From the line containing "STEPPER pin IN3: D2 -> A0" through the last line of the entries, output the text exactly. Pictures stay out.
**** Supplied material ****
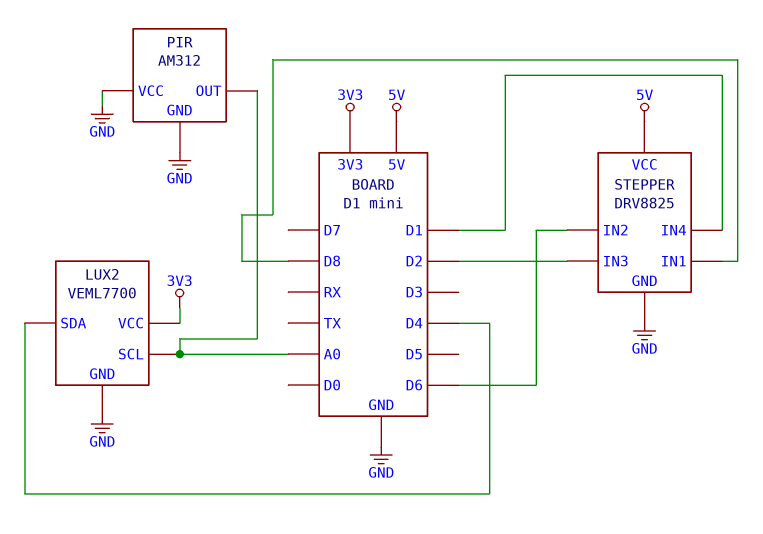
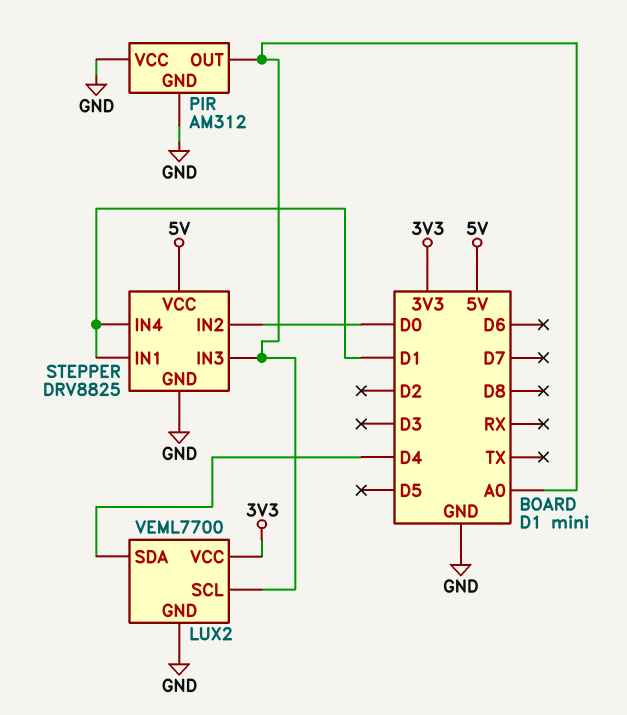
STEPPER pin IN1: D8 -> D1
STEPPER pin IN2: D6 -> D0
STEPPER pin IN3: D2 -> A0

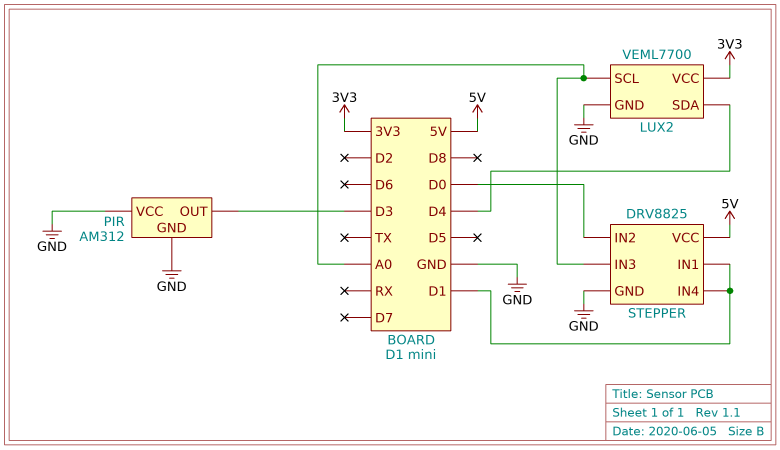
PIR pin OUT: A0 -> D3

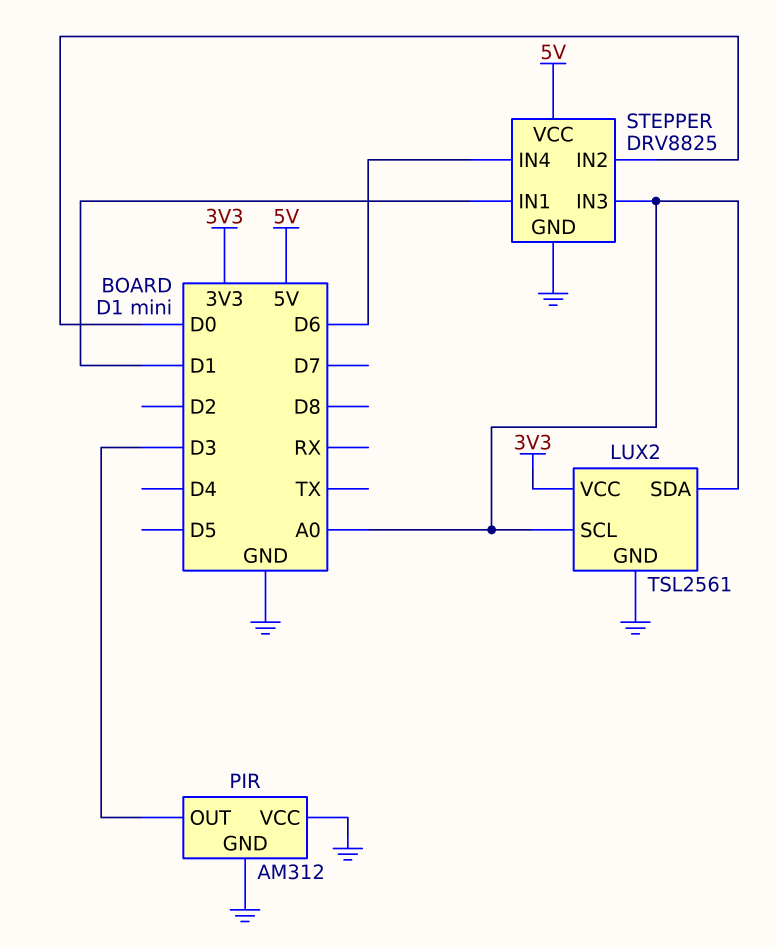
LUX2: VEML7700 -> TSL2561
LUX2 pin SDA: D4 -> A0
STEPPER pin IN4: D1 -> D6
****
→ Exercise result
STEPPER pin IN3: D2 -> A0

PIR pin OUT: A0 -> D3

LUX2: VEML7700 -> TSL2561
LUX2 pin SDA: D4 -> A0
STEPPER pin IN4: D1 -> D6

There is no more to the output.